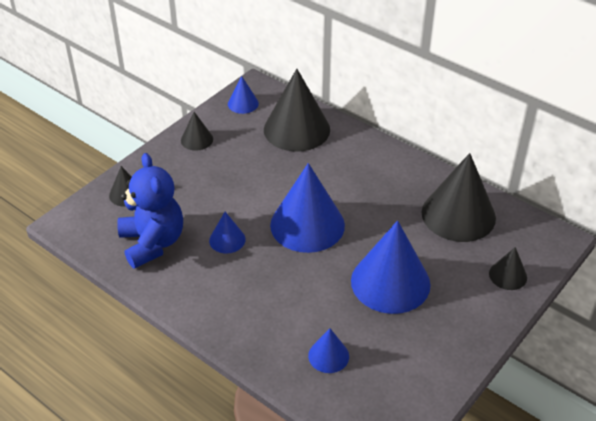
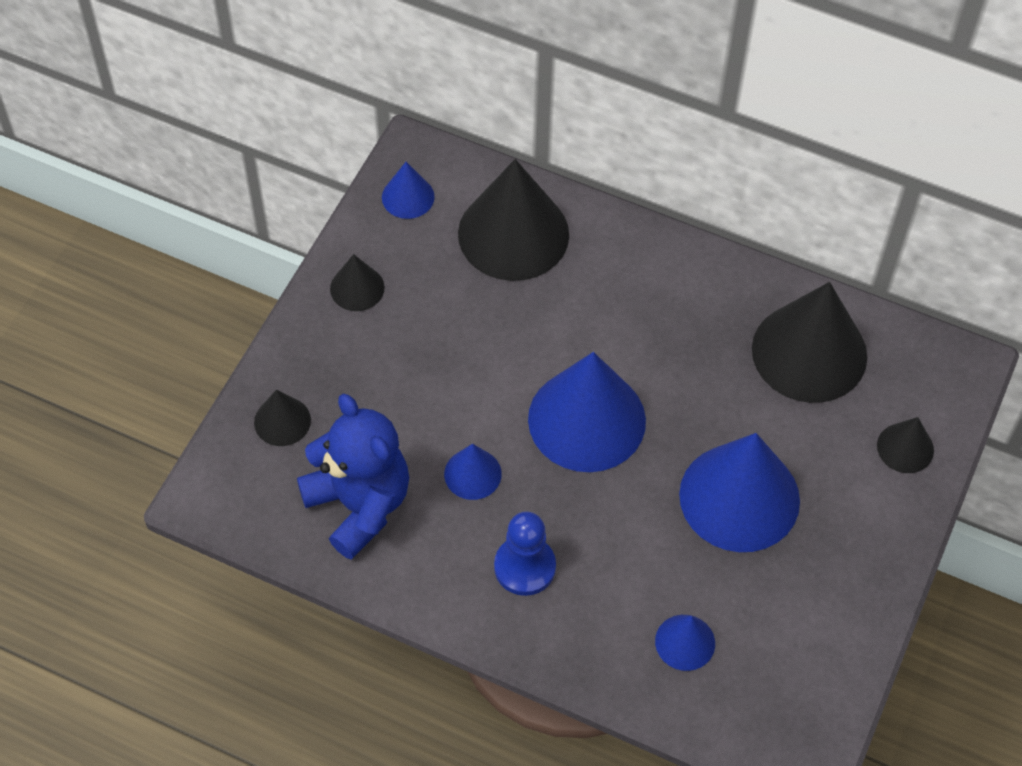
camera: 15 degrees left, 15 degrees up
(240, 294) = (525, 567): none -> blue pawn

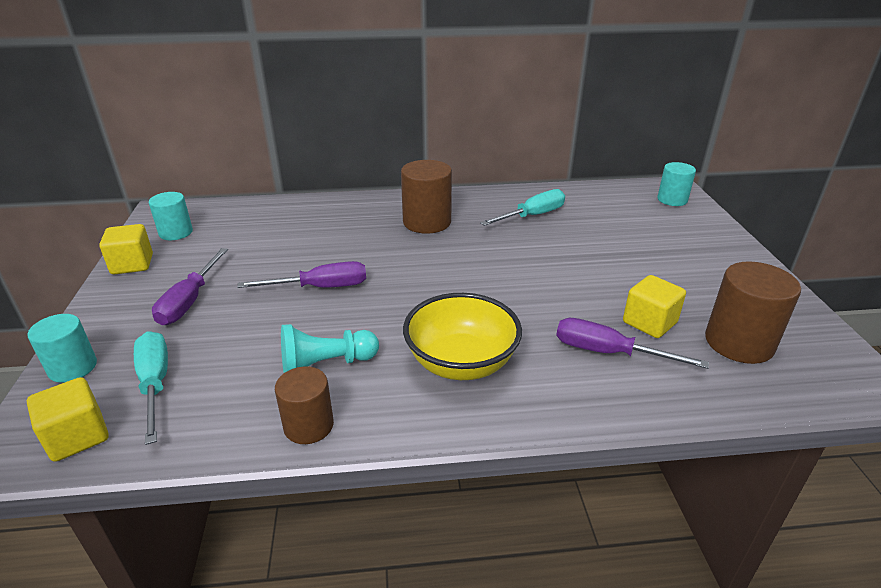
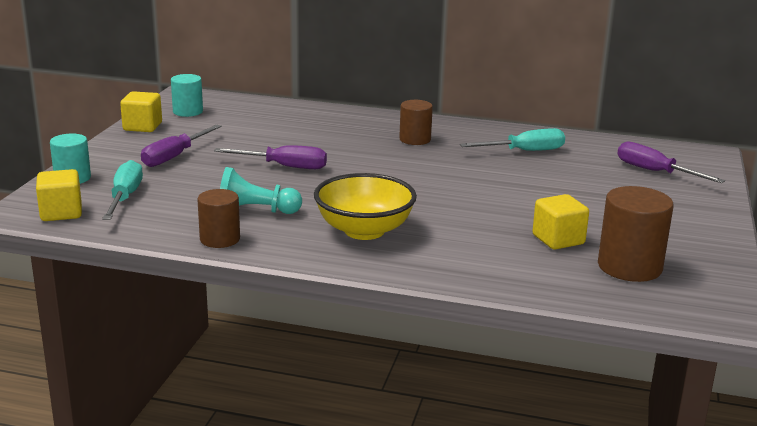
camera: 20 degrees right, 10 degrees down
(427, 222) = (415, 139): brown cylinder -> brown cylinder, size x0.65
(608, 352) = (498, 249): purple screwdriver -> purple screwdriver (655, 172)
(672, 200) = (692, 163): turquoise cylinder -> none

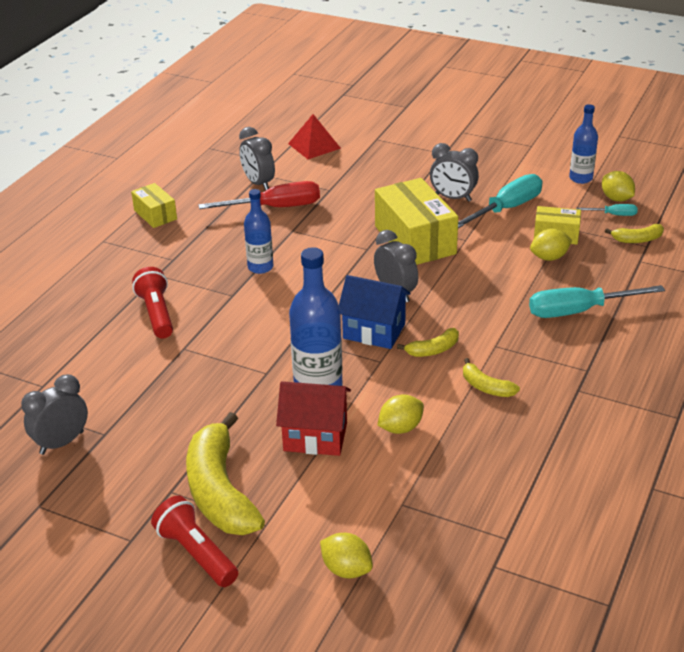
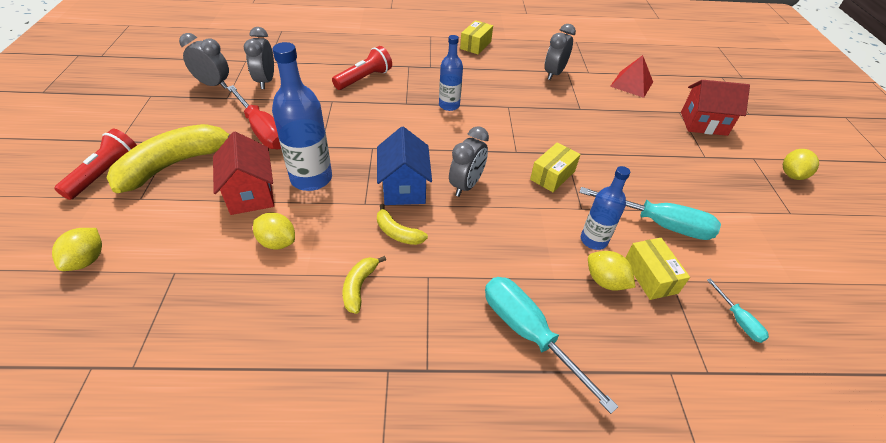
camera: 60 degrees right, 10 degrees up
(275, 207) = (530, 90): red screwdriver -> red screwdriver (262, 131)
(402, 134) = (703, 123): none -> red house
(415, 240) = (552, 175): yellow box -> yellow box, size x0.54
(453, 198) = (639, 181): grey clock -> grey clock (266, 81)
(580, 178) = (777, 270): blue bottle -> blue bottle (593, 240)
(616, 199) = (773, 315): yellow lemon -> yellow lemon (792, 175)
(637, 239) = (711, 358): yellow banana -> none

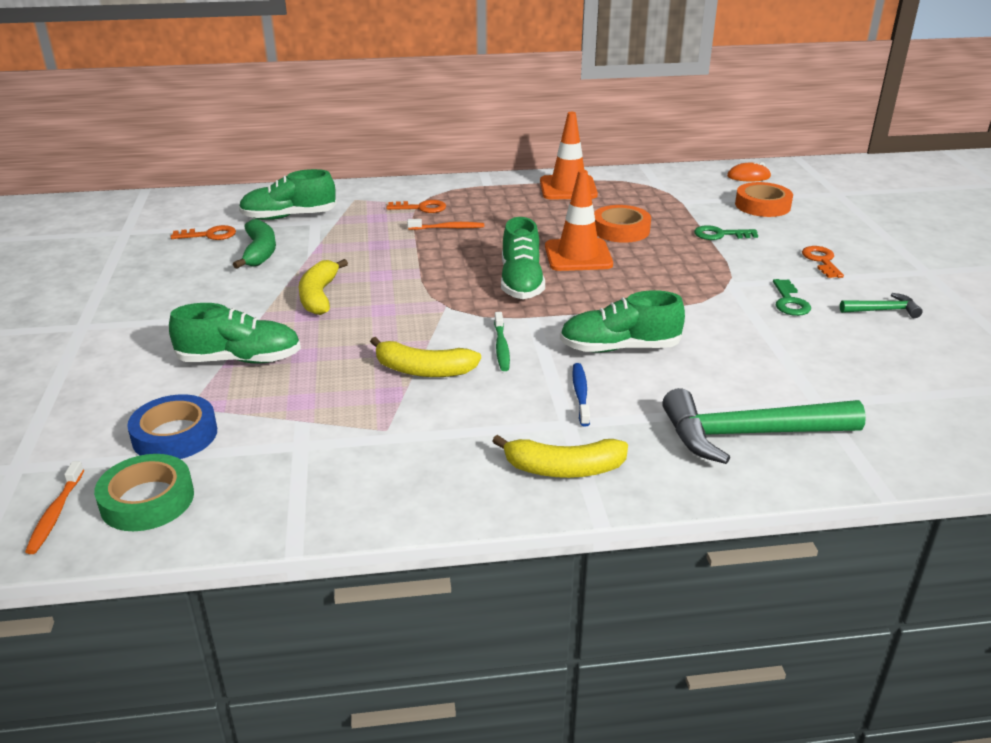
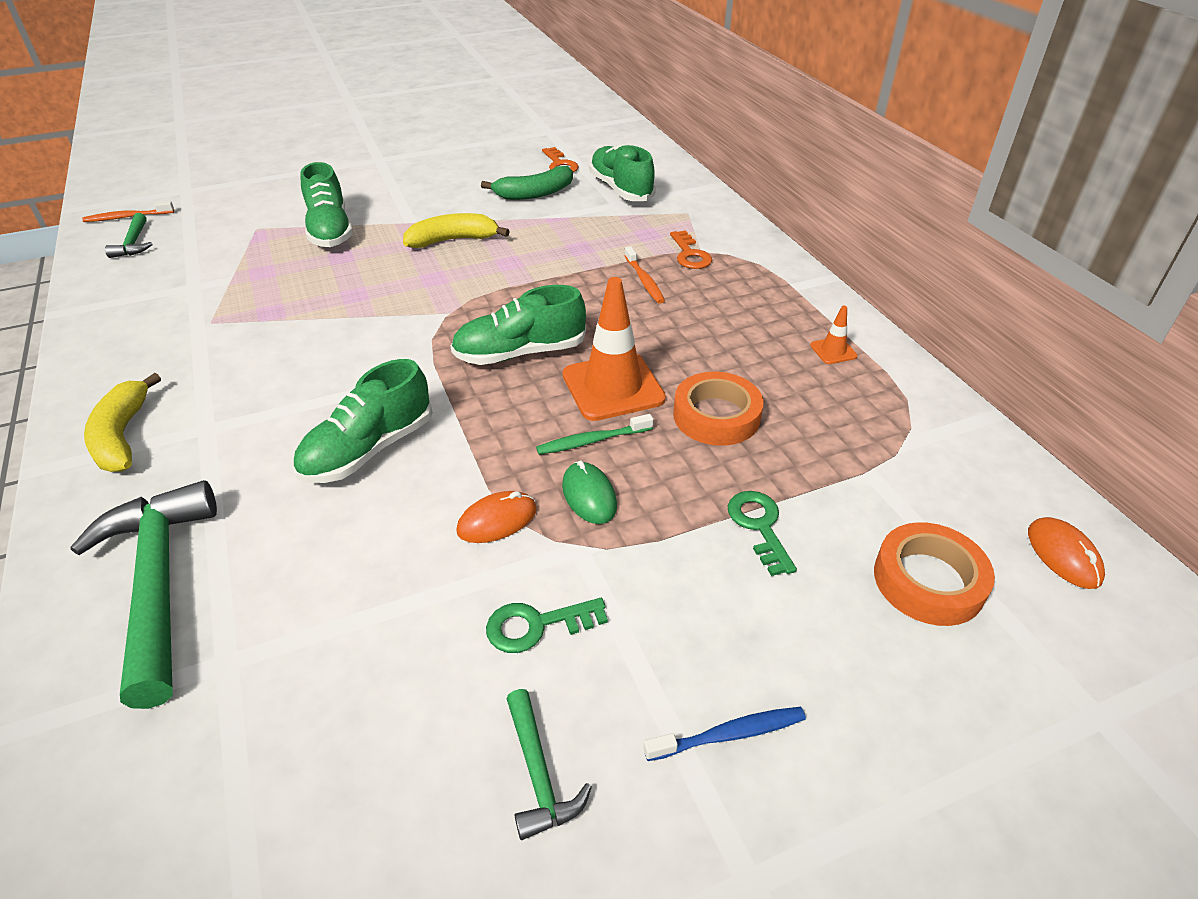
camera: 75 degrees right, 10 degrees up
(147, 500) = (133, 243): green tape -> green hammer
(175, 435) = (216, 232): blue tape -> none
(423, 370) = (314, 322): yellow banana -> none
(501, 347) = (363, 362): green toothbrush -> green toothbrush (592, 441)
(568, 188) = (833, 351): orange traffic cone -> orange traffic cone, size x0.45
(580, 394) = (263, 430): blue toothbrush -> blue toothbrush (729, 734)
(619, 348) = (368, 449): green shoe -> green shoe turned 120 degrees counterclockwise
(686, 276) = (589, 496): none -> green mouse
(703, 306) = (497, 520): none -> orange mouse
(821, 261) = (719, 675): orange key -> none

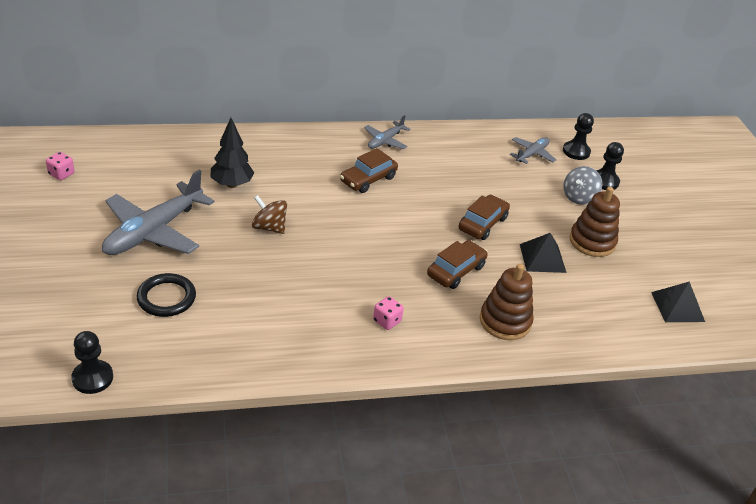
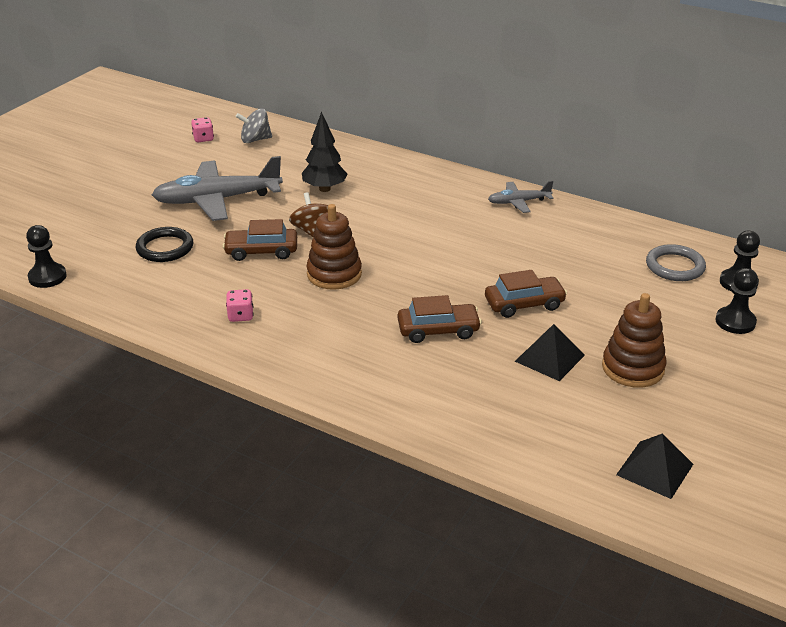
camera: 45 degrees right, 5 degrees down
(368, 179) = (455, 227): brown car -> brown car (261, 251)
(387, 321) = (315, 339): pink dice -> pink dice (240, 316)
(505, 321) = (429, 390): brown stacking toy -> brown stacking toy (334, 274)
(532, 154) = (675, 266): grey plane -> grey ring
(579, 197) = (677, 324): grey spinning top -> grey spinning top (255, 140)

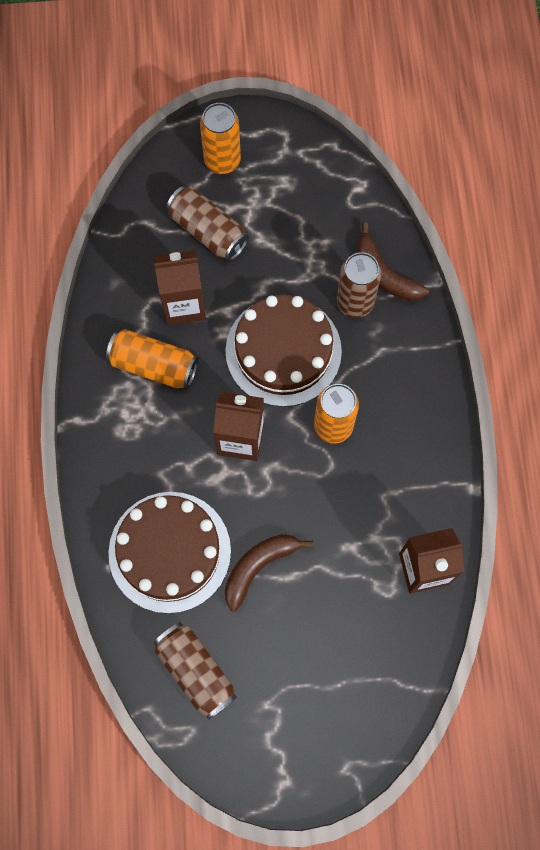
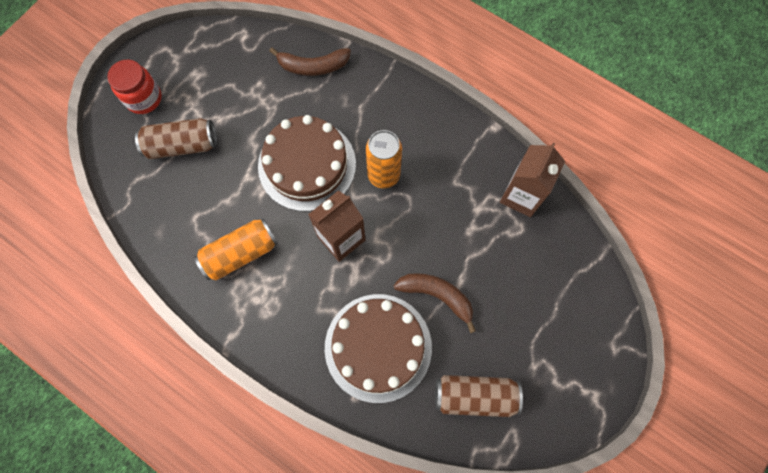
camera: 50 degrees left, 0 degrees up
(184, 305) = (217, 200): brown carton -> none
(222, 160) = (144, 98): orange can -> red jar
(259, 567) = (437, 296): brown banana -> brown banana turned 120 degrees clockwise
(355, 302) = (315, 98): brown can -> none

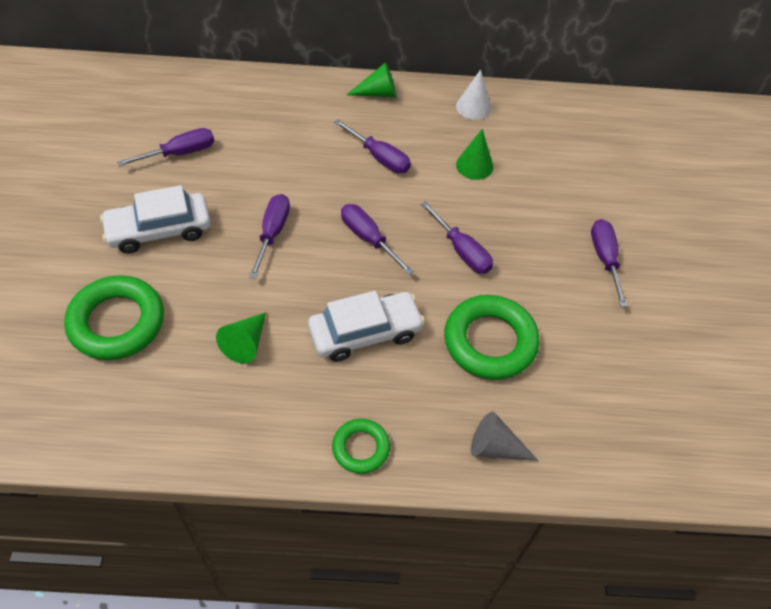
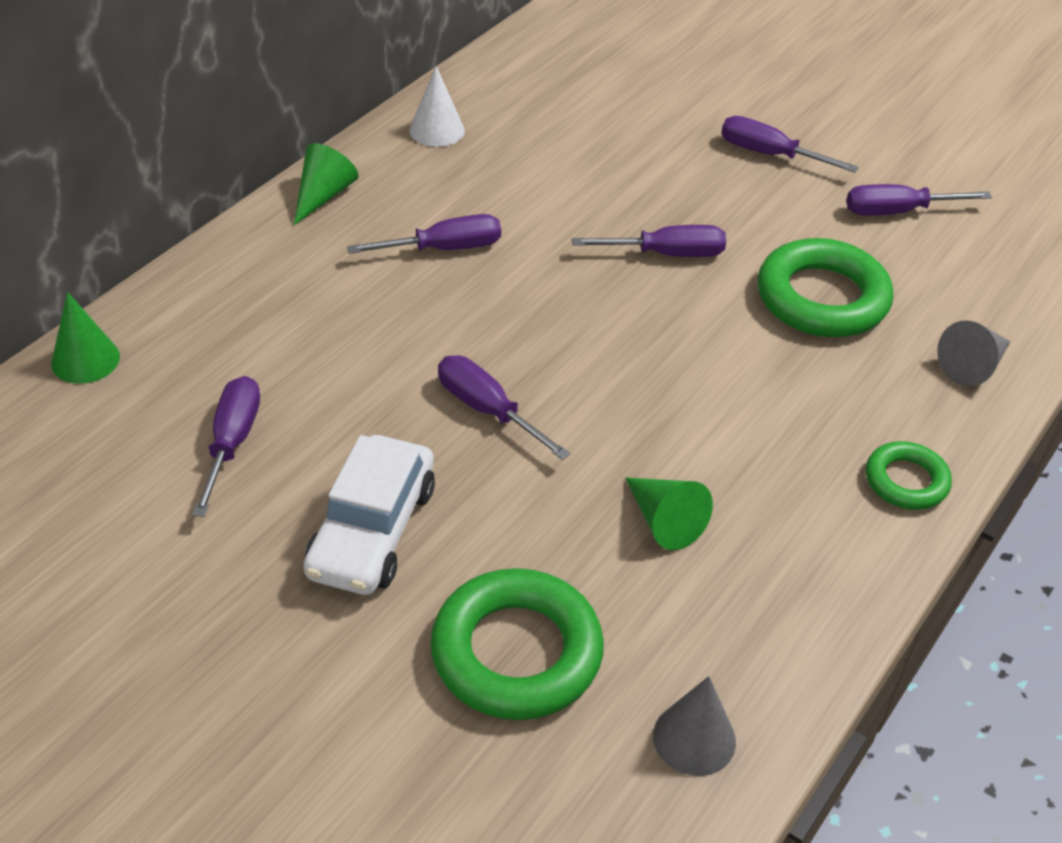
camera: 55 degrees left, 10 degrees down
(104, 421) = (694, 738): none -> grey cone
(365, 333) = (731, 397): white car -> none
(369, 239) = (578, 323): purple screwdriver -> purple screwdriver (898, 211)
(474, 165) = (537, 177): green cone -> green cone (85, 360)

* Exercise requirements
Print the lines from the line containing "(505, 321) = (429, 390): brown" through the last line of the listing, exactly as they stand, and leave any pictures out.

* Answer to the exercise
(505, 321) = (429, 390): brown stacking toy -> brown stacking toy (334, 274)
(532, 154) = (675, 266): grey plane -> grey ring
(579, 197) = (677, 324): grey spinning top -> grey spinning top (255, 140)

camera: 50 degrees left, 0 degrees up
(184, 305) = (217, 200): brown carton -> none
(222, 160) = (144, 98): orange can -> red jar
(259, 567) = (437, 296): brown banana -> brown banana turned 120 degrees clockwise
(355, 302) = (315, 98): brown can -> none

camera: 55 degrees left, 10 degrees down
(104, 421) = (694, 738): none -> grey cone
(365, 333) = (731, 397): white car -> none
(369, 239) = (578, 323): purple screwdriver -> purple screwdriver (898, 211)
(474, 165) = (537, 177): green cone -> green cone (85, 360)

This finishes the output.